→ Data for analysis:
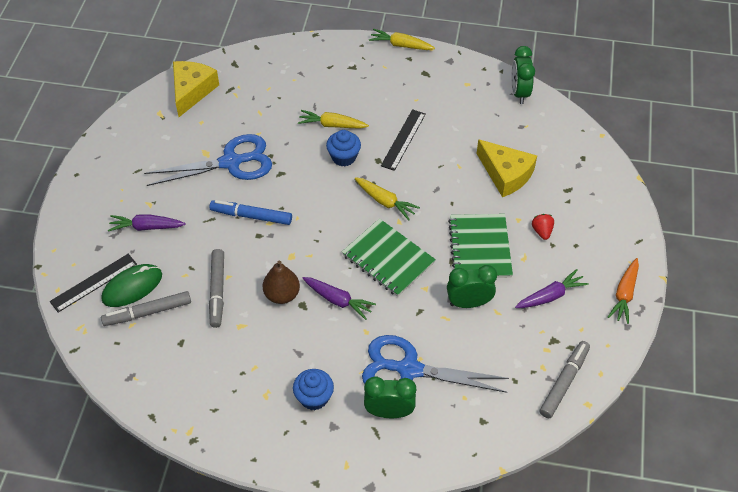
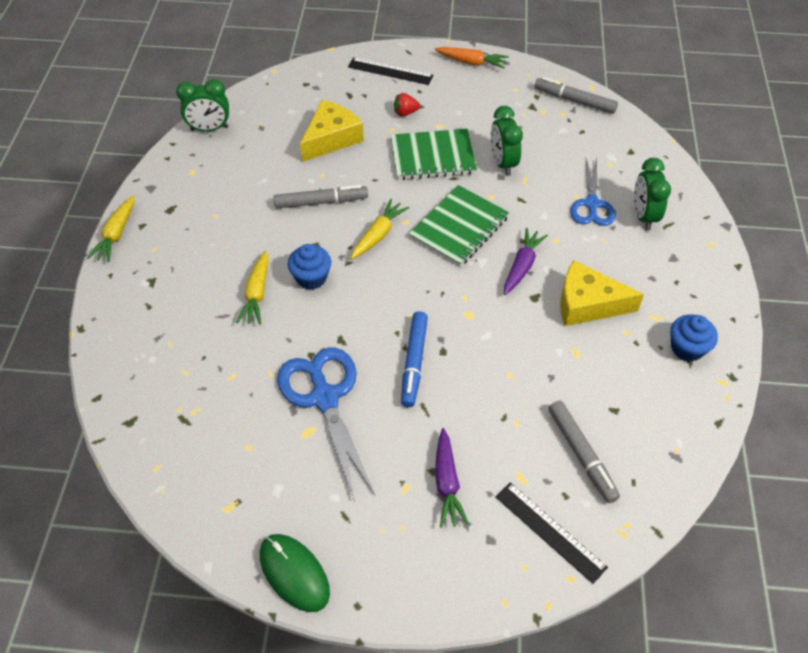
camera: 95 degrees left, 0 degrees up
(132, 287) = (547, 480): green mouse -> green mouse (294, 573)
(192, 91) = (184, 470): yellow cheese -> yellow cheese (587, 304)
(217, 291) = (533, 382): grey marker -> grey marker (321, 202)
(282, 295) = (525, 317): brown pear -> none
(314, 397) = (646, 276): blue cupcake -> blue cupcake (687, 348)
(403, 139) = (281, 224): black ruler -> black ruler (390, 71)
(409, 369) = (592, 204): blue scissors -> blue scissors, size x0.65
(550, 296) = (482, 108): purple carrot -> none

→ Instructions for the task: From the records above, pull every line that has the string "blue" and copy it.

→ Written response:
(314, 397) = (646, 276): blue cupcake -> blue cupcake (687, 348)
(409, 369) = (592, 204): blue scissors -> blue scissors, size x0.65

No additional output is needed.